**Work instructions**
Only the pictures stay out; please return all the entries below exactly as written.

[Opening Extracted data section]

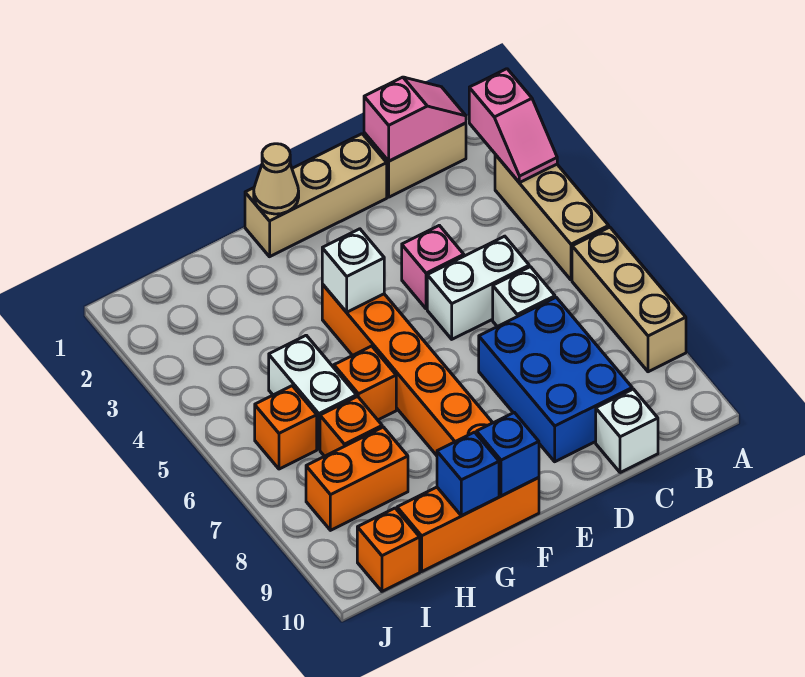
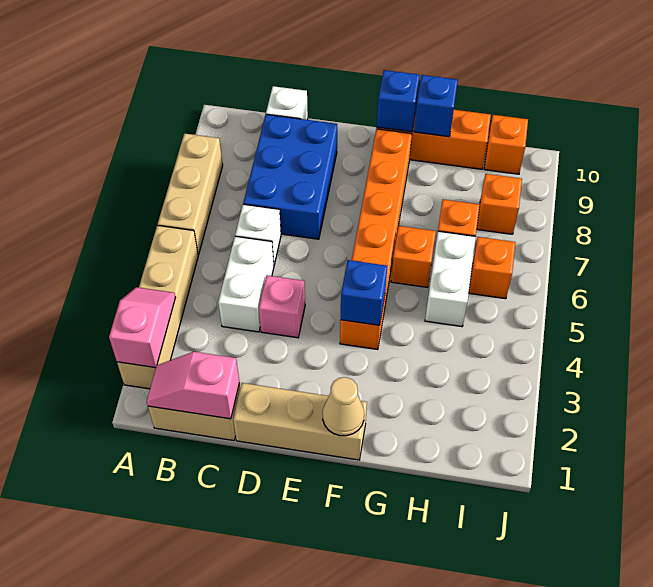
tan brick A3:A5 level 1 -> tan brick A2:A5 level 1
white brick C5:D5 level 1 -> white brick C4:C5 level 1
white brick F4 level 2 -> blue brick F4 level 2
orange brick H8:I8 level 1 -> orange brick I8 level 1

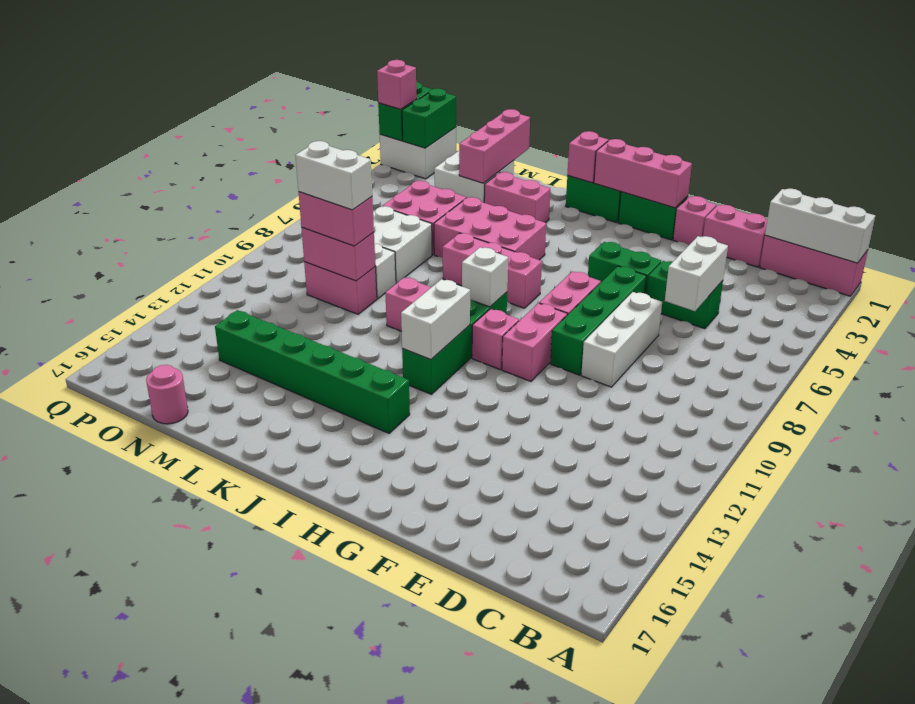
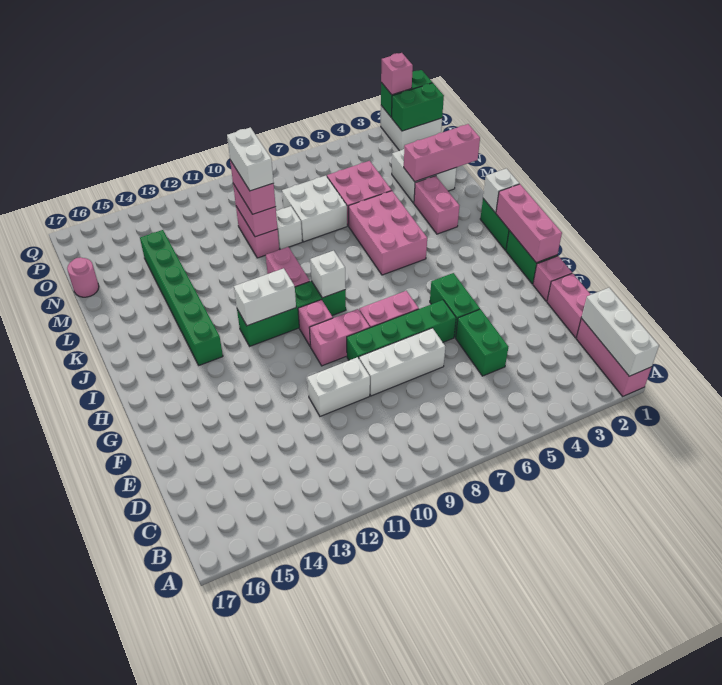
white brick D5:D6 level 2 -> white brick E10:E11 level 1
pink brick I7:K7 level 1 -> none
pink brick J1 level 2 -> white brick J1 level 2

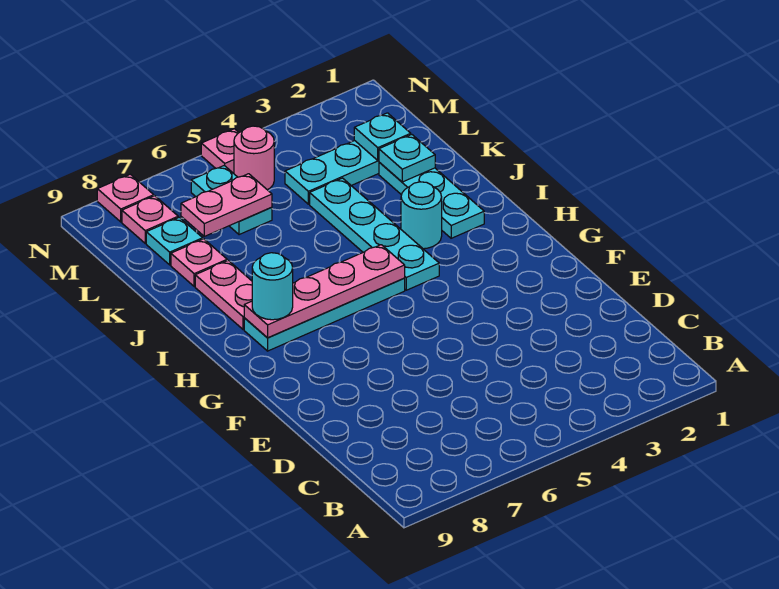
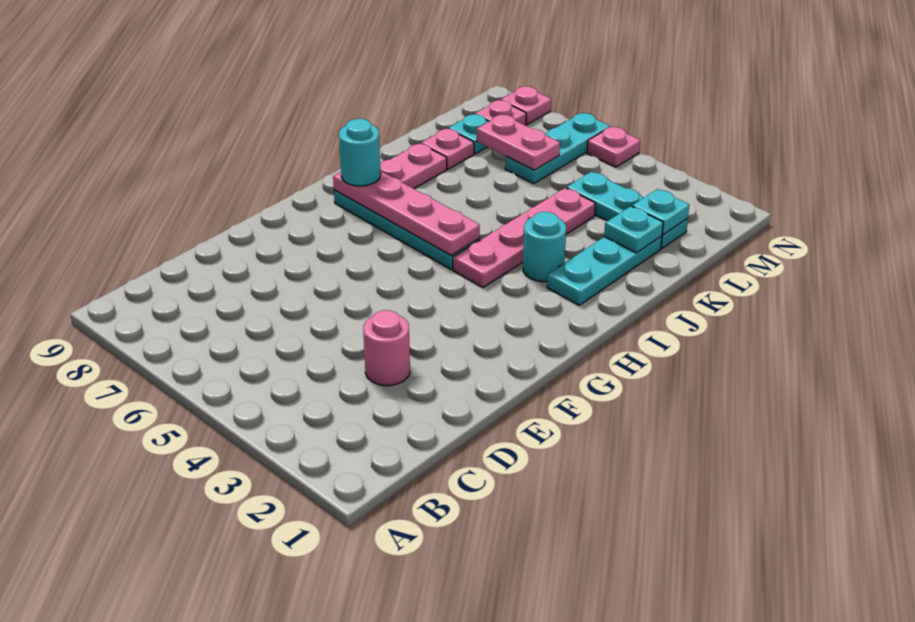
cyan plate H4:K4 level 1 -> pink plate H4:K4 level 1
cyan plate L6:M6 level 1 -> cyan plate L6:N6 level 1
pink round brick M5 level 1 -> pink round brick D3 level 1

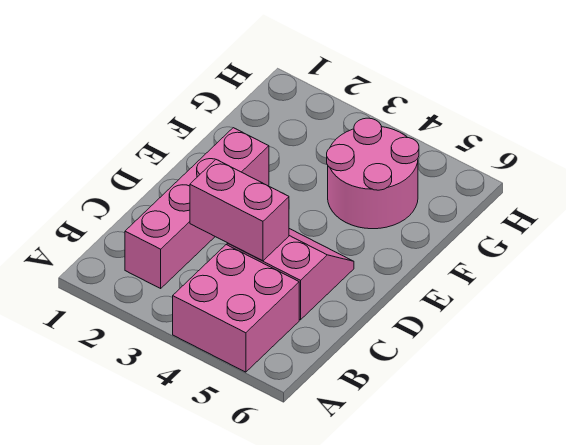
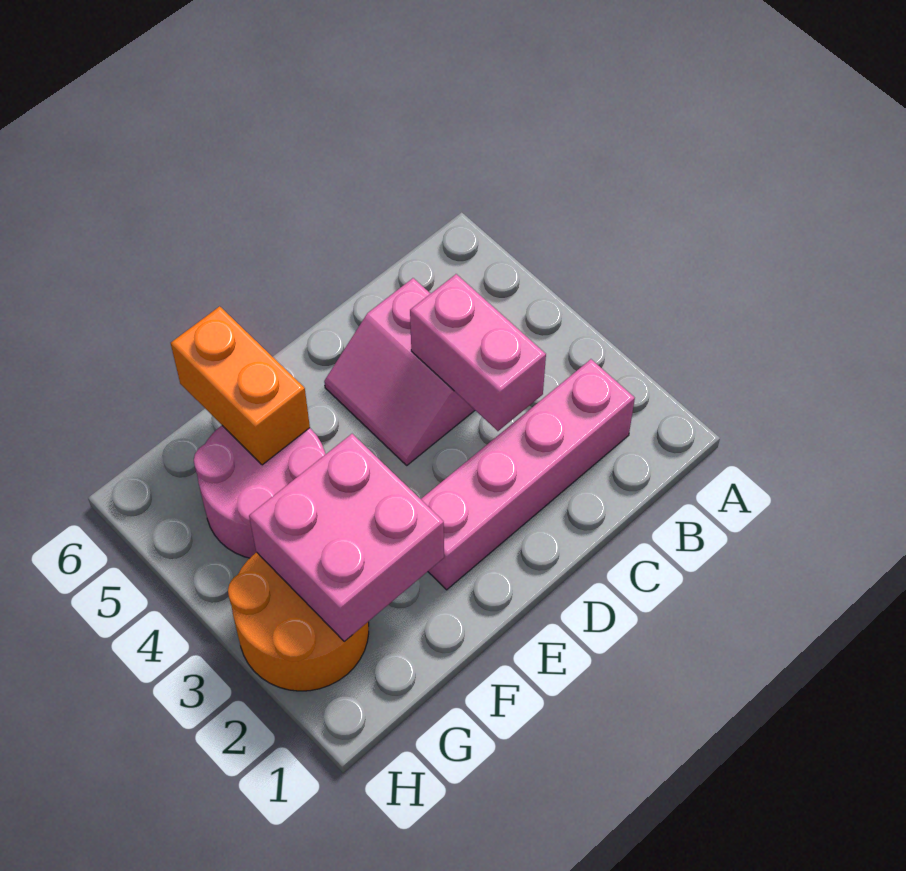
pink brick A4:B5 level 1 -> pink brick F2:G3 level 2
none -> orange brick F5:F6 level 2
none -> orange round brick G2:H3 level 1

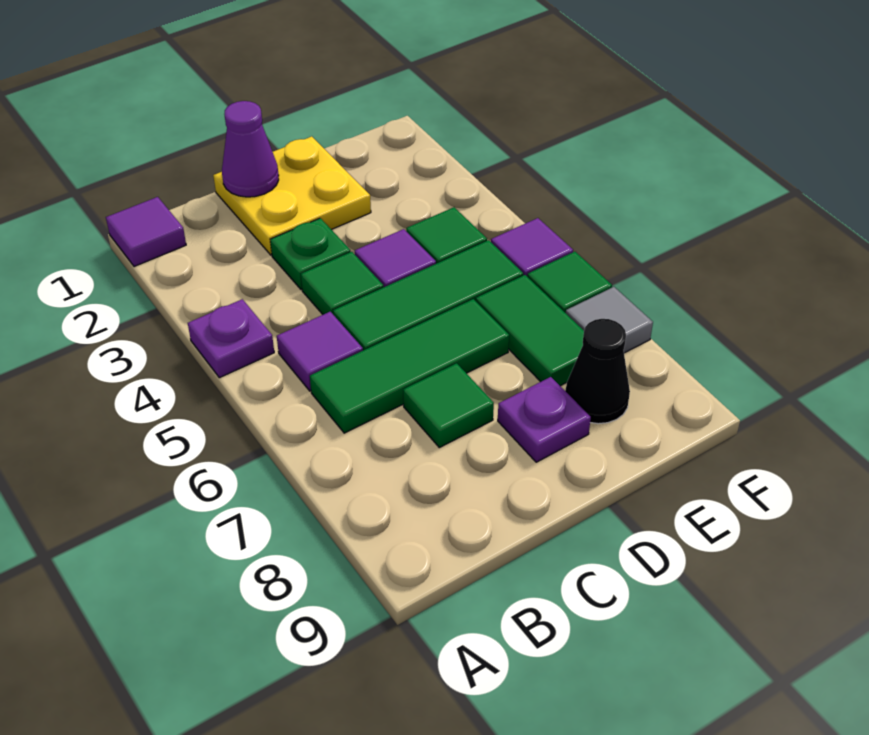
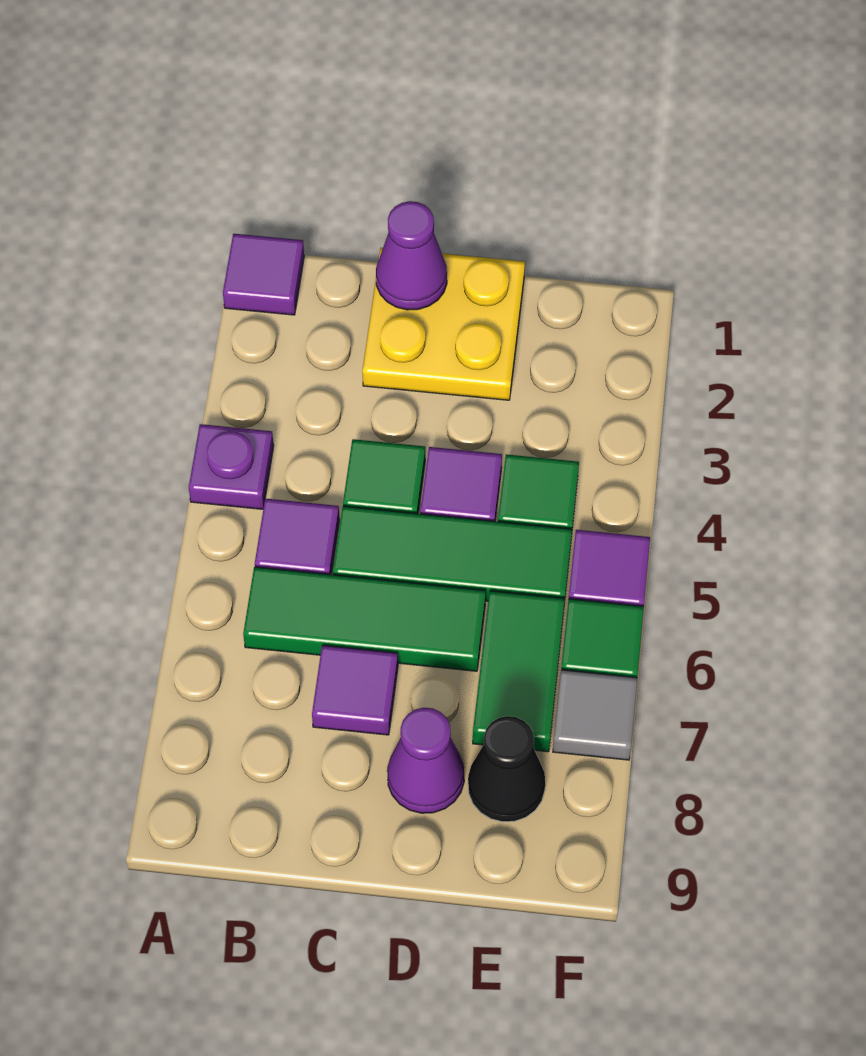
green plate C3 level 1 -> none
green tile C7 level 1 -> purple tile C7 level 1
purple plate D8 level 1 -> purple cone D8 level 1

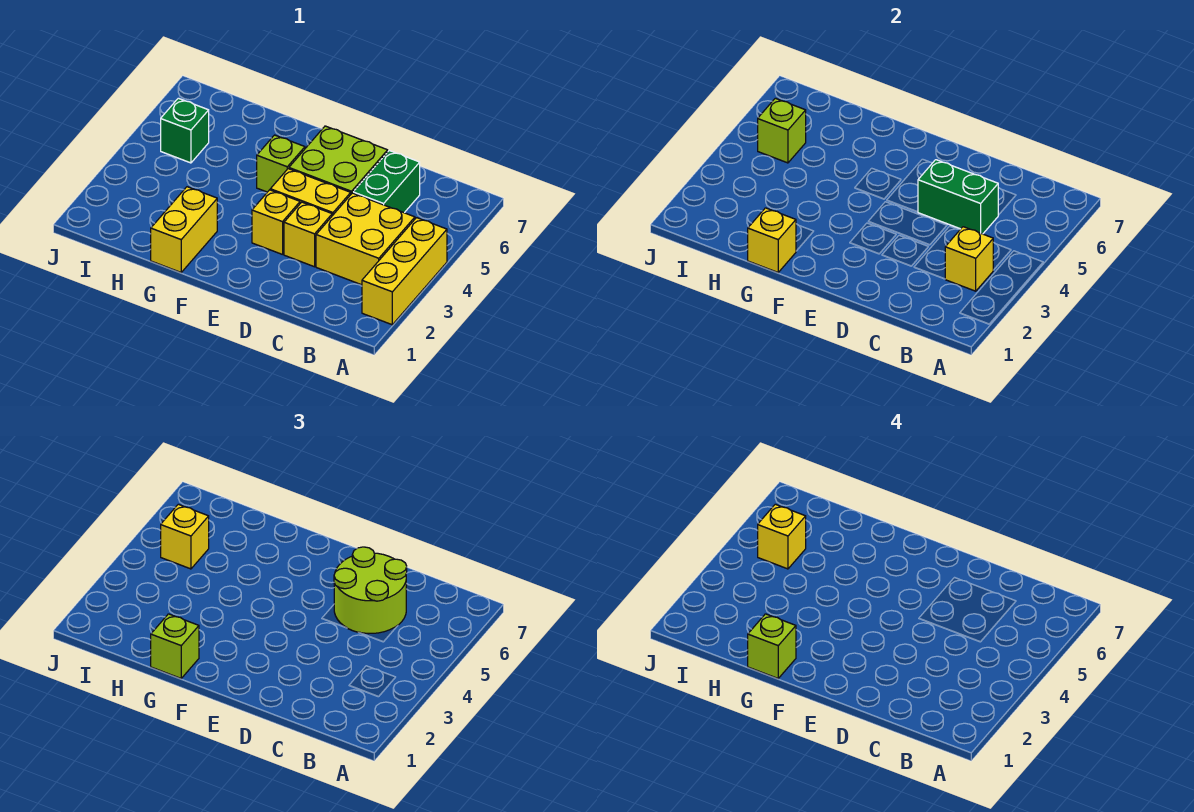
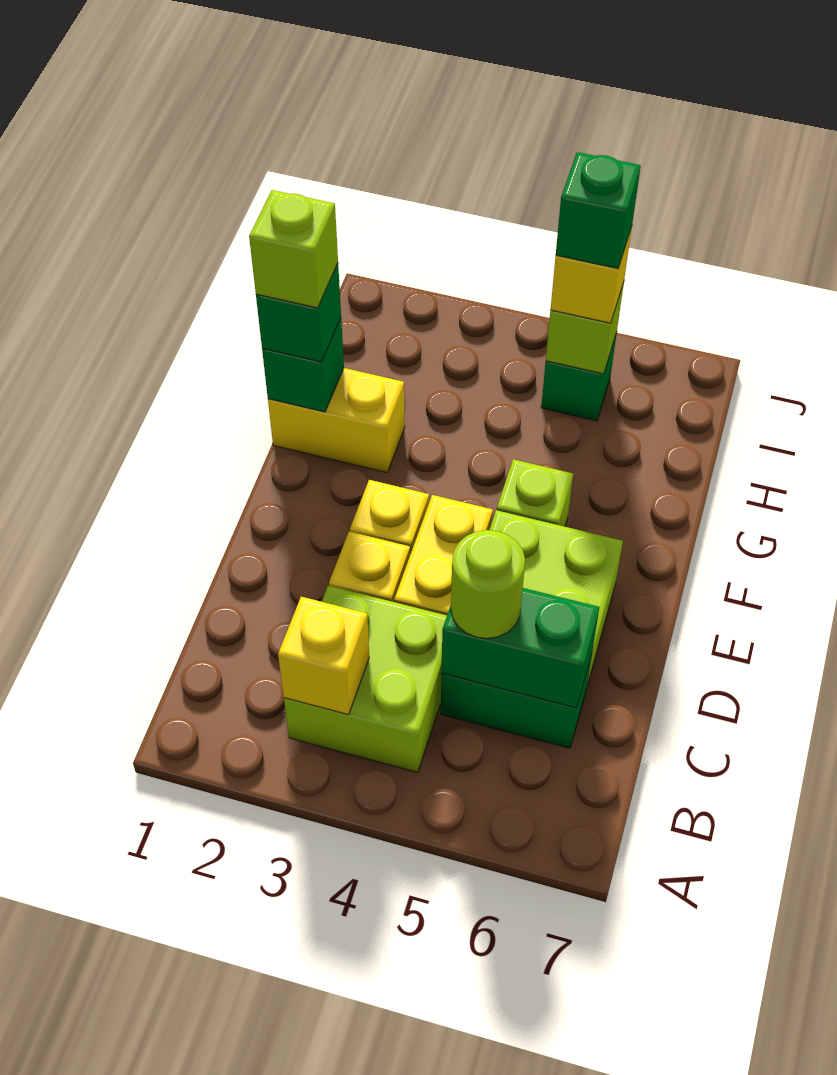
yellow brick A2:A4 level 1 -> none
yellow brick B3:C4 level 1 -> lime brick B3:C4 level 1
green brick C5:D5 level 2 -> green brick C5:C6 level 2
lime round brick C5:D6 level 3 -> lime round brick C5 level 3
yellow brick G1 level 2 -> green brick G1 level 2
lime brick G1 level 3 -> green brick G1 level 3
yellow brick I5 level 4 -> green brick I5 level 4

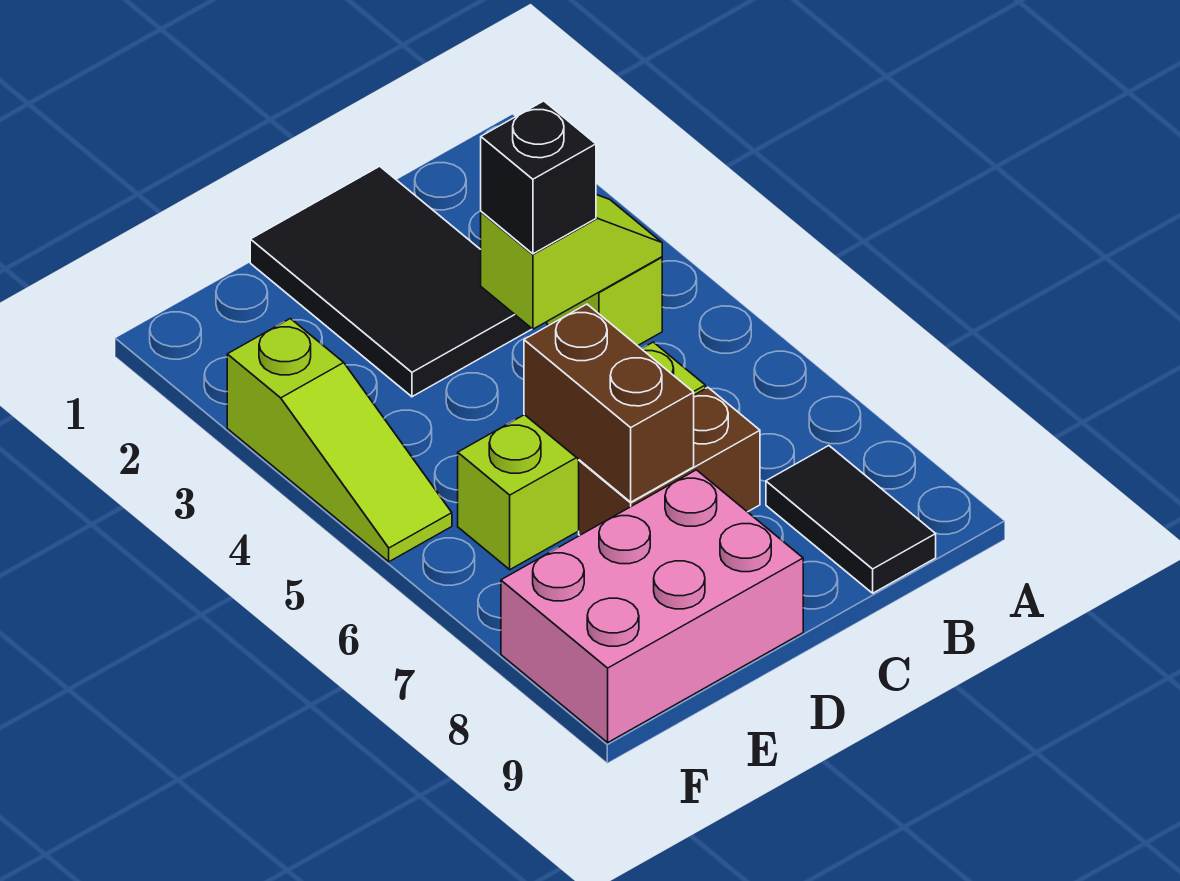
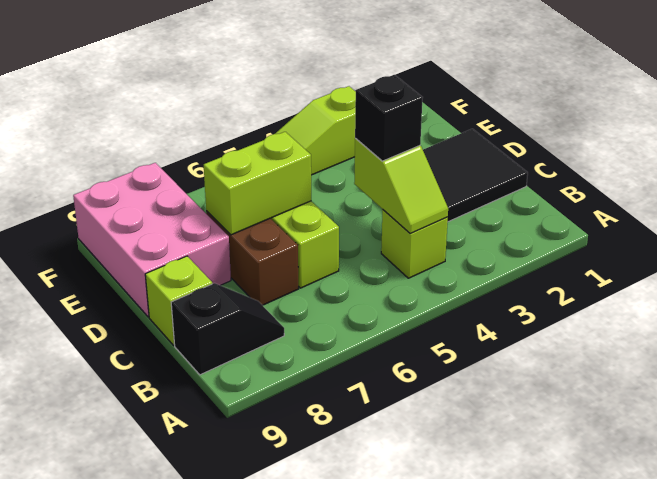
black tile B8:B9 level 1 -> black slope B8:B9 level 1 top 9
none -> lime brick C9 level 1
brown brick D6:D7 level 2 -> lime brick D6:D7 level 2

[Closing Extracted data section]

**Your solution**
tan brick A3:A5 level 1 -> tan brick A2:A5 level 1
white brick C5:D5 level 1 -> white brick C4:C5 level 1
white brick F4 level 2 -> blue brick F4 level 2
orange brick H8:I8 level 1 -> orange brick I8 level 1

white brick D5:D6 level 2 -> white brick E10:E11 level 1
pink brick I7:K7 level 1 -> none
pink brick J1 level 2 -> white brick J1 level 2

cyan plate H4:K4 level 1 -> pink plate H4:K4 level 1
cyan plate L6:M6 level 1 -> cyan plate L6:N6 level 1
pink round brick M5 level 1 -> pink round brick D3 level 1

pink brick A4:B5 level 1 -> pink brick F2:G3 level 2
none -> orange brick F5:F6 level 2
none -> orange round brick G2:H3 level 1

green plate C3 level 1 -> none
green tile C7 level 1 -> purple tile C7 level 1
purple plate D8 level 1 -> purple cone D8 level 1

yellow brick A2:A4 level 1 -> none
yellow brick B3:C4 level 1 -> lime brick B3:C4 level 1
green brick C5:D5 level 2 -> green brick C5:C6 level 2
lime round brick C5:D6 level 3 -> lime round brick C5 level 3
yellow brick G1 level 2 -> green brick G1 level 2
lime brick G1 level 3 -> green brick G1 level 3
yellow brick I5 level 4 -> green brick I5 level 4

black tile B8:B9 level 1 -> black slope B8:B9 level 1 top 9
none -> lime brick C9 level 1
brown brick D6:D7 level 2 -> lime brick D6:D7 level 2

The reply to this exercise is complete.